Edit difference data
━━━━
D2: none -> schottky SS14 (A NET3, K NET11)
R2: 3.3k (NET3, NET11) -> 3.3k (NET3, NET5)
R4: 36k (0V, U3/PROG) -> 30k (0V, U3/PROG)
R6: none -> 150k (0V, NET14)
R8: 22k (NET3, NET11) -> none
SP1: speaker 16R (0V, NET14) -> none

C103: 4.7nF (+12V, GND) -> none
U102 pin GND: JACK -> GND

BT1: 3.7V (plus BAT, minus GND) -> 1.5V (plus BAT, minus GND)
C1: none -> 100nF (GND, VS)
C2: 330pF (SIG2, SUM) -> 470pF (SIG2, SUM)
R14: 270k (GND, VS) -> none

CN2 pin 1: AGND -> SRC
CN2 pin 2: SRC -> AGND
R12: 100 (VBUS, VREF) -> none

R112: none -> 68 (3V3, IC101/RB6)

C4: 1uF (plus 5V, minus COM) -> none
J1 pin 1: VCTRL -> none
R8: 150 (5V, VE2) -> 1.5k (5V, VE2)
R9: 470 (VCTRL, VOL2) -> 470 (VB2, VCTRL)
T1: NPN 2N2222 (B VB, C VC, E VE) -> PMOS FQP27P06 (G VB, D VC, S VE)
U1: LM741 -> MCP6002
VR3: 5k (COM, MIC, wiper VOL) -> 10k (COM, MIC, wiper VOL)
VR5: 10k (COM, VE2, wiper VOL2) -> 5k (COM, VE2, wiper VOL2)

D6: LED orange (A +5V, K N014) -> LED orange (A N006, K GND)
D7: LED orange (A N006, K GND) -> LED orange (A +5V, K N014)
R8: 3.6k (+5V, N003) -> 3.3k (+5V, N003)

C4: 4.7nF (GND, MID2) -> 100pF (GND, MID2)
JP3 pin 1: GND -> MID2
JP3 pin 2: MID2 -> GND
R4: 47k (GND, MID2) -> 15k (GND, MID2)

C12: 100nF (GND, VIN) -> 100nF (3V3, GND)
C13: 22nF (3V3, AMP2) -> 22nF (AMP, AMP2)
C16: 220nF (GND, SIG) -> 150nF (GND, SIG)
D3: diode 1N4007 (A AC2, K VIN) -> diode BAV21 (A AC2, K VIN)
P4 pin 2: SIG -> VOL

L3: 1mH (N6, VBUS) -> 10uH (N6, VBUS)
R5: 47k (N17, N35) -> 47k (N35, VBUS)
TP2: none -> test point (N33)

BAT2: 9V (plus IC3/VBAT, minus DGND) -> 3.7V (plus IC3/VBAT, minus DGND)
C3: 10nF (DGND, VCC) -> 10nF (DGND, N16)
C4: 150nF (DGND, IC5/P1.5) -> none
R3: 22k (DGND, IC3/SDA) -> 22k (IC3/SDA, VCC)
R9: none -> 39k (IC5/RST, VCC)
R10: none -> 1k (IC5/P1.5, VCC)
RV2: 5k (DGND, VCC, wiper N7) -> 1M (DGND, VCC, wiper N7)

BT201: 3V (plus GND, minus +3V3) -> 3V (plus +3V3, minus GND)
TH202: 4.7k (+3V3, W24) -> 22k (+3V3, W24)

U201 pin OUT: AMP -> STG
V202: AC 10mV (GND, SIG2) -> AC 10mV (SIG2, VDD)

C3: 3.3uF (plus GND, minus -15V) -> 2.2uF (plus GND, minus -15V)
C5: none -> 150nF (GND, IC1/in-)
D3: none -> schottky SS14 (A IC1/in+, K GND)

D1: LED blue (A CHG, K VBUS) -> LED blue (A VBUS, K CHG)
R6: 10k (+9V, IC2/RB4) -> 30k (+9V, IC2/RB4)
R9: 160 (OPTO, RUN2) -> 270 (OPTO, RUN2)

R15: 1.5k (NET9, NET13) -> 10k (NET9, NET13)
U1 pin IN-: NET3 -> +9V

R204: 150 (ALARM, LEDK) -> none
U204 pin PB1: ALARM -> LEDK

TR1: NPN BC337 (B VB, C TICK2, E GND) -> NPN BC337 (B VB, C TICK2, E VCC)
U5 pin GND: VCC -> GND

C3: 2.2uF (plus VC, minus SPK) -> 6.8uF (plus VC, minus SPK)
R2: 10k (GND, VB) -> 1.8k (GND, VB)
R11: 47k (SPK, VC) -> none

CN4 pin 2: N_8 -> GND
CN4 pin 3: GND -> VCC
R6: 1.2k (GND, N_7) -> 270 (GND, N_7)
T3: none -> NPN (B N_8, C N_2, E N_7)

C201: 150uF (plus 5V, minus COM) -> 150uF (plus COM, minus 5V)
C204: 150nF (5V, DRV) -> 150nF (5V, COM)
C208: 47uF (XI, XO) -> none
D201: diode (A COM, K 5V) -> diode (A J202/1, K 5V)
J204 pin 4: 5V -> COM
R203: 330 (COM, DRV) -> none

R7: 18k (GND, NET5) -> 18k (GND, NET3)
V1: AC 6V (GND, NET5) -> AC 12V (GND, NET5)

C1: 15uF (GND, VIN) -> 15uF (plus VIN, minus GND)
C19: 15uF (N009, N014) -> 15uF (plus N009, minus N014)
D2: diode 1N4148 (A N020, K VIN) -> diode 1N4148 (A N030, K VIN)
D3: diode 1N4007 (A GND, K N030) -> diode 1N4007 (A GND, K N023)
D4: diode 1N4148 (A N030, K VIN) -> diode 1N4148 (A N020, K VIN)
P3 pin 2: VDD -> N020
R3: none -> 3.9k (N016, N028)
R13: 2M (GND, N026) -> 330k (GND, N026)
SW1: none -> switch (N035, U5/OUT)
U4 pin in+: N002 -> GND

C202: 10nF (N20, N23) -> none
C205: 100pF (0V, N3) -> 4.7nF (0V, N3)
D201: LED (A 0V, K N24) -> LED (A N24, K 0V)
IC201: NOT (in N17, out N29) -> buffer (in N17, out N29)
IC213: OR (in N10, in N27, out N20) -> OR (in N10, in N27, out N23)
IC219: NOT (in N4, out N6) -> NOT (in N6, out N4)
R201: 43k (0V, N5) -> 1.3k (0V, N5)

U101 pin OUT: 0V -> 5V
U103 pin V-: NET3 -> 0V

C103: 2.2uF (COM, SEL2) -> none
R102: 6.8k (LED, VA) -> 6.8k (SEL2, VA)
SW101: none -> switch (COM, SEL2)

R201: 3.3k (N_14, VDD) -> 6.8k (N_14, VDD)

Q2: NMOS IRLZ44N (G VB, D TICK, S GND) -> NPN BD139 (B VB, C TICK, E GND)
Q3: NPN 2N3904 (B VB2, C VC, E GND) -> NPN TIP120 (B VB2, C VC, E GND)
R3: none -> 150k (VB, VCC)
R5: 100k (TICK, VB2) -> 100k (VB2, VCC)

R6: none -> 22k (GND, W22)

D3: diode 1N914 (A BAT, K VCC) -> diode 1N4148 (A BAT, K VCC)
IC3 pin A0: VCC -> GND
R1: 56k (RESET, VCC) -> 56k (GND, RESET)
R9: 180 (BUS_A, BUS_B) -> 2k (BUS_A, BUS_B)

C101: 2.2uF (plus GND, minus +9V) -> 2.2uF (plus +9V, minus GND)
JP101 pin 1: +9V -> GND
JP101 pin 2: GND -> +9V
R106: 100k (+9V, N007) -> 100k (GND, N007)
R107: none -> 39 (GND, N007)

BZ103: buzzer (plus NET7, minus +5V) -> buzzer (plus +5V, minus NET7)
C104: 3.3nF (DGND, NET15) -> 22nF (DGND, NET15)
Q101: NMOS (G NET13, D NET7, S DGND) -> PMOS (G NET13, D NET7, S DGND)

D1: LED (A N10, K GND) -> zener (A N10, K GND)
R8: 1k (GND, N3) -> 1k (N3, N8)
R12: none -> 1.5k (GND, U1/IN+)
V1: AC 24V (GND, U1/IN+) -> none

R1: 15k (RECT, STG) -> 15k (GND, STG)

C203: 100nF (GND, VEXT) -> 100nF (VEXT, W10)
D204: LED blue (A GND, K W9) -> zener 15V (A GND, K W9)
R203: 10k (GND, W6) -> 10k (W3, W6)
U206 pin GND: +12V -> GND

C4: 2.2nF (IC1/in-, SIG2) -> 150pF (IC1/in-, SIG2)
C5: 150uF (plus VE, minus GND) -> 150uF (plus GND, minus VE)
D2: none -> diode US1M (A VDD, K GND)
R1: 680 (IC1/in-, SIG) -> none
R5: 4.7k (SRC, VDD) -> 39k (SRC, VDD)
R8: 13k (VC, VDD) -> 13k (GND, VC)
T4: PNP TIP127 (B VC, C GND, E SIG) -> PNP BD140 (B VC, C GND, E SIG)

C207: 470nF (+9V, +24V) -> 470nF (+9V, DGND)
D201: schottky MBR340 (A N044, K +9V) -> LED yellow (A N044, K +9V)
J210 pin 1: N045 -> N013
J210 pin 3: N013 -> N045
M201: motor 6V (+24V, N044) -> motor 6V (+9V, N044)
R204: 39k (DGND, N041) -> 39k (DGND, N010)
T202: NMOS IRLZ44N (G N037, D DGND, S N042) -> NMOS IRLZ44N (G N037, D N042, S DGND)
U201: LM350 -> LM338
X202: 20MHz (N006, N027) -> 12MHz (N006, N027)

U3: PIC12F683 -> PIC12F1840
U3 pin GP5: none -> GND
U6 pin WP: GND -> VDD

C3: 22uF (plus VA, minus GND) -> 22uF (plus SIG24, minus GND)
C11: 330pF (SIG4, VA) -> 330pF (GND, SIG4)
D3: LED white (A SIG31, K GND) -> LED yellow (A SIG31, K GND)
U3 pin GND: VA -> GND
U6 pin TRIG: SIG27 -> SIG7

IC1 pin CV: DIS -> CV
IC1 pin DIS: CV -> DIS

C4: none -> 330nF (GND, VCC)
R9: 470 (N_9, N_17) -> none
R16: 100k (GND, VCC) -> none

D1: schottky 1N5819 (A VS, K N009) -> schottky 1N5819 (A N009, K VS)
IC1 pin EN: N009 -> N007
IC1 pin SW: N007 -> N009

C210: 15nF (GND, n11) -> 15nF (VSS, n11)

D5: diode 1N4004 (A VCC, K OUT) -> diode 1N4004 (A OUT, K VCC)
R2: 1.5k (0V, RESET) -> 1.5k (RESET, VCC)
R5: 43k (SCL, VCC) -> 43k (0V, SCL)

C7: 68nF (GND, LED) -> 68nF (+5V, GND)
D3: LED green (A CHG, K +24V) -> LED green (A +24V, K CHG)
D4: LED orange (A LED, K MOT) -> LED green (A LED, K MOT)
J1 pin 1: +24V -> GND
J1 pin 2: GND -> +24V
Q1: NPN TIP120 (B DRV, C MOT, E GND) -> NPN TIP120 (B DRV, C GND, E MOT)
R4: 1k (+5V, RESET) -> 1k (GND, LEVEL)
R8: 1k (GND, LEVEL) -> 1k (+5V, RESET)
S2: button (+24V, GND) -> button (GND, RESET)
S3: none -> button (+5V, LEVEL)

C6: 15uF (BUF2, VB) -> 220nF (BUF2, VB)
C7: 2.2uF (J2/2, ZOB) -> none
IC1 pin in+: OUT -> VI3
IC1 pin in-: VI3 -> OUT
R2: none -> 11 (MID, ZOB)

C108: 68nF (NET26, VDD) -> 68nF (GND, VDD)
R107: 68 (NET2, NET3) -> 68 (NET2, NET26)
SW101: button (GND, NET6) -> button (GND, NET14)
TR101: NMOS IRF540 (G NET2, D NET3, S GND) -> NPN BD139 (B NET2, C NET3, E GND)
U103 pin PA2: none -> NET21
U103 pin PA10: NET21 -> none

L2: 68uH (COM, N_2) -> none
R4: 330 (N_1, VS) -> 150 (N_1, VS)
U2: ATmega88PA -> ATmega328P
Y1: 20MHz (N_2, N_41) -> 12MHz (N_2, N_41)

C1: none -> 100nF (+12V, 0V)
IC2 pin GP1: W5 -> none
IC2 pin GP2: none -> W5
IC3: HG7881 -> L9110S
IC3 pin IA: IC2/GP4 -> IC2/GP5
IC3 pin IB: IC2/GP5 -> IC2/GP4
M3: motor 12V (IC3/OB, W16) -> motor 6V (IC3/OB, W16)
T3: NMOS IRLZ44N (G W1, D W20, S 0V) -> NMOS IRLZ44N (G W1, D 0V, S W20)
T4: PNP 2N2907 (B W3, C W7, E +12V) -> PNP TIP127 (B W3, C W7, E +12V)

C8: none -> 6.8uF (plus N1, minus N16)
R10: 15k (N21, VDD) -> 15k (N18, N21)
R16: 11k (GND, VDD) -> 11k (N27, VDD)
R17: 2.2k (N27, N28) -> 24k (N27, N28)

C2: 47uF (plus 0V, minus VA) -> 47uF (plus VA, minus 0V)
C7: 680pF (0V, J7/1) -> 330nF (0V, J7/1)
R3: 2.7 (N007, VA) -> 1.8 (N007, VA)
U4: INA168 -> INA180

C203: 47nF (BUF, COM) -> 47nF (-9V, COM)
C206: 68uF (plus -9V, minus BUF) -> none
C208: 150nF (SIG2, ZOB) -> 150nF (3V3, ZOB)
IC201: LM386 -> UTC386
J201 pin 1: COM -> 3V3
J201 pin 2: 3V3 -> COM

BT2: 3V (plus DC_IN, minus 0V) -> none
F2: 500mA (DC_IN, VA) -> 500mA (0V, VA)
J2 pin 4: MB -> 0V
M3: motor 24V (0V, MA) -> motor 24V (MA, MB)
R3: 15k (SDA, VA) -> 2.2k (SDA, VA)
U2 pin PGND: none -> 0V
━━━━
Exercise goal :: Lines after the one containing "U102 pin GND: JACK -> GND" are not part of the task. Output the entries exactly from their first line through that one.

Solution to this problem ::
D2: none -> schottky SS14 (A NET3, K NET11)
R2: 3.3k (NET3, NET11) -> 3.3k (NET3, NET5)
R4: 36k (0V, U3/PROG) -> 30k (0V, U3/PROG)
R6: none -> 150k (0V, NET14)
R8: 22k (NET3, NET11) -> none
SP1: speaker 16R (0V, NET14) -> none

C103: 4.7nF (+12V, GND) -> none
U102 pin GND: JACK -> GND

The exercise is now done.